▽
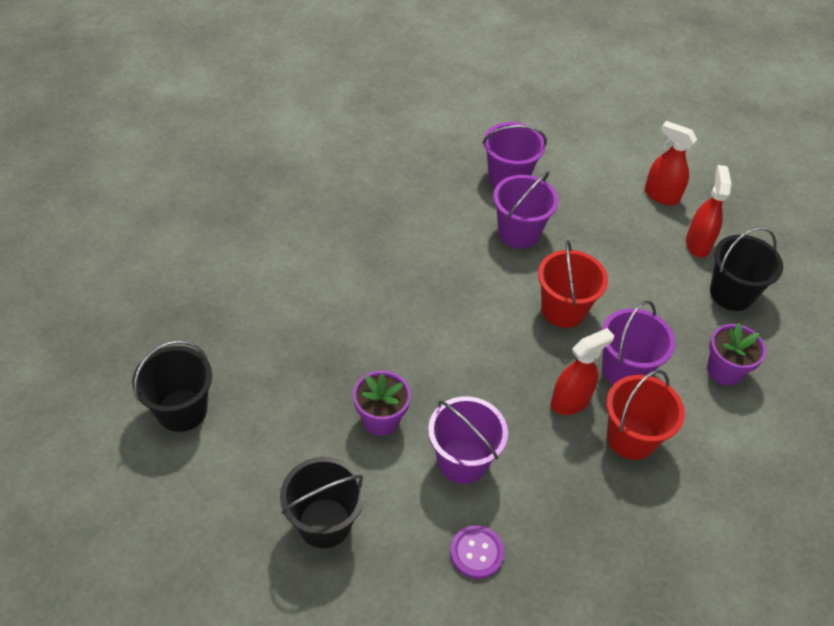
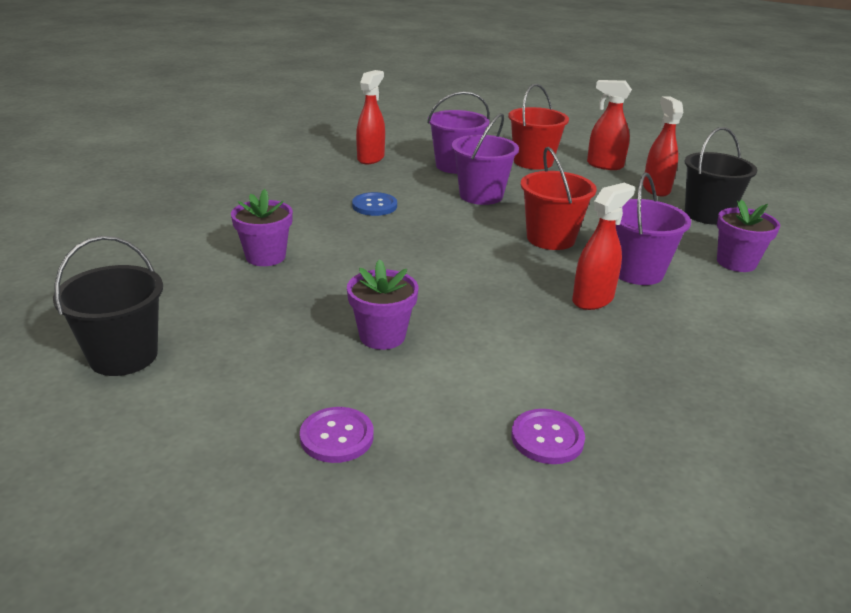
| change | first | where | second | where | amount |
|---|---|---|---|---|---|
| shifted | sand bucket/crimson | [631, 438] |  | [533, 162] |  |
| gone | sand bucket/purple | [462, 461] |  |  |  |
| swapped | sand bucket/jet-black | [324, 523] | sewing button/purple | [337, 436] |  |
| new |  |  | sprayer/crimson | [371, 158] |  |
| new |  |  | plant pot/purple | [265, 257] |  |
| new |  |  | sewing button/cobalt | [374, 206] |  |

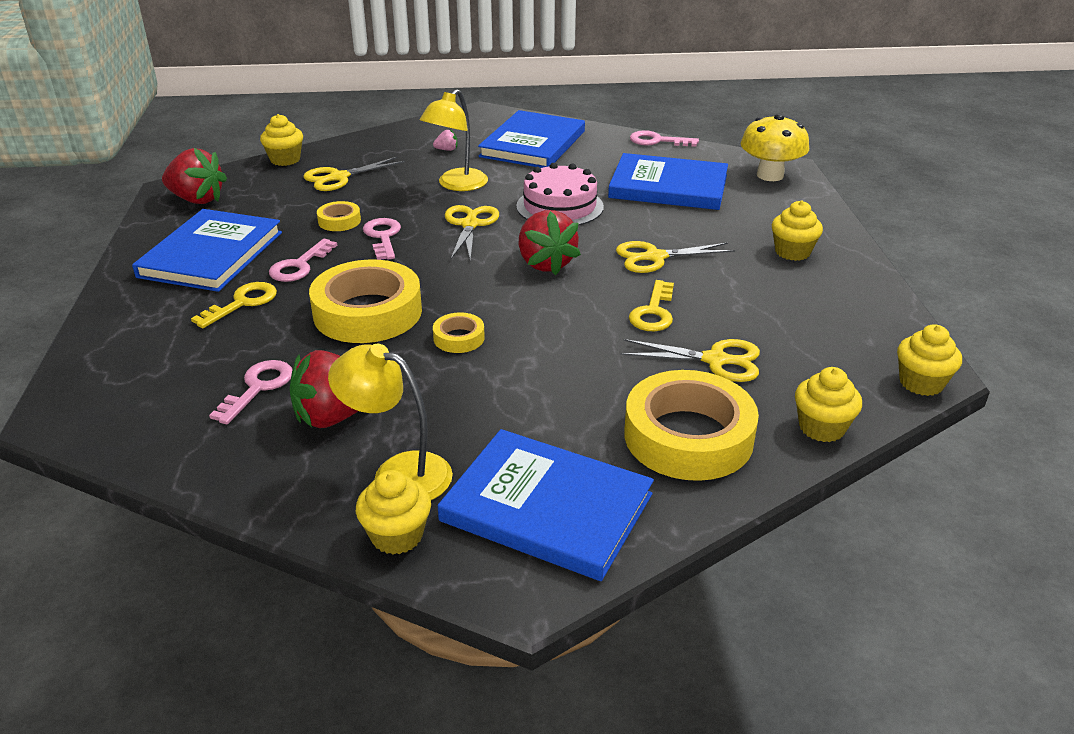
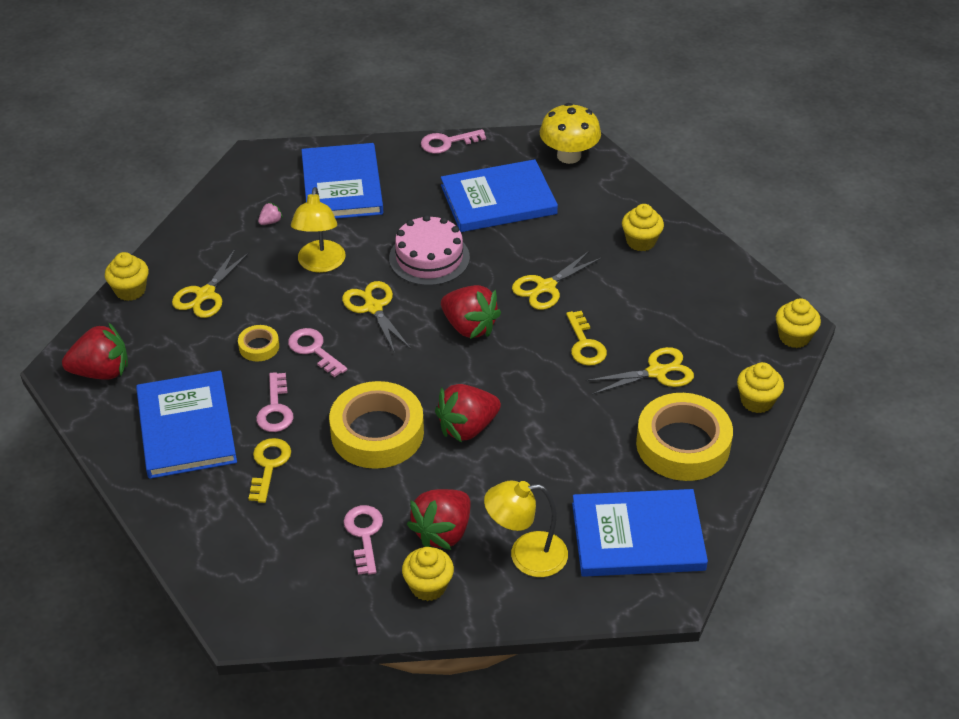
| change | first | where | second | where | amount |
|---|---|---|---|---|---|
| swapped | tape/yellow | [459, 338] | toy strawberry/crimson | [467, 428] |  |
| shifted | fairy cake/yellow | [397, 535] |  | [428, 586] |  |

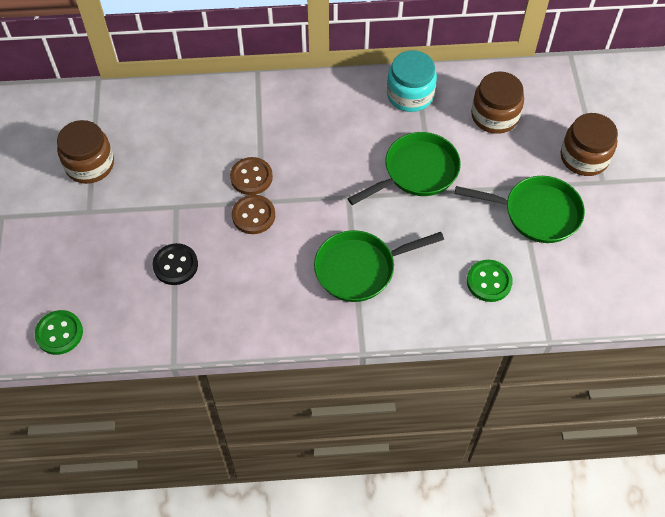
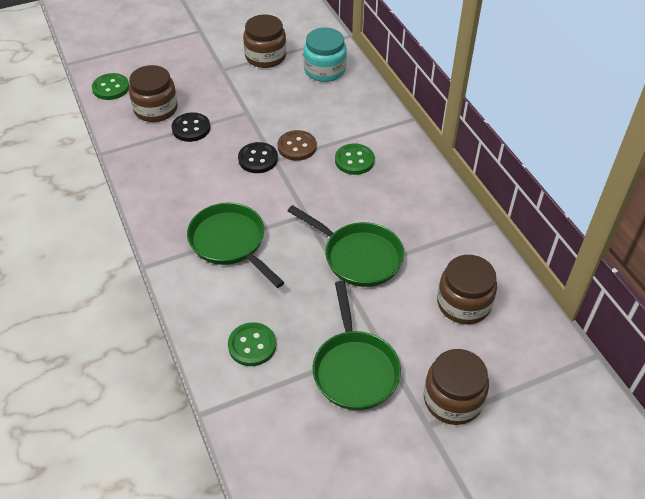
| change | first | where | second | where | amount |
|---|---|---|---|---|---|
| shifted | jar/turquoise | [410, 95] |  | [324, 70] |  |
| repainted | sewing button/russet | [253, 215] | sewing button/jet-black | [258, 159] |  |
| new |  |  | jar/russet | [156, 109] |  |
| new |  |  | sewing button/emerald | [354, 160] |  |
△
Pull each line containing the word "purple" out of the data above.

| gone | sand bucket/purple | [462, 461] |  |  |  |
| swapped | sand bucket/jet-black | [324, 523] | sewing button/purple | [337, 436] |  |
| new |  |  | plant pot/purple | [265, 257] |  |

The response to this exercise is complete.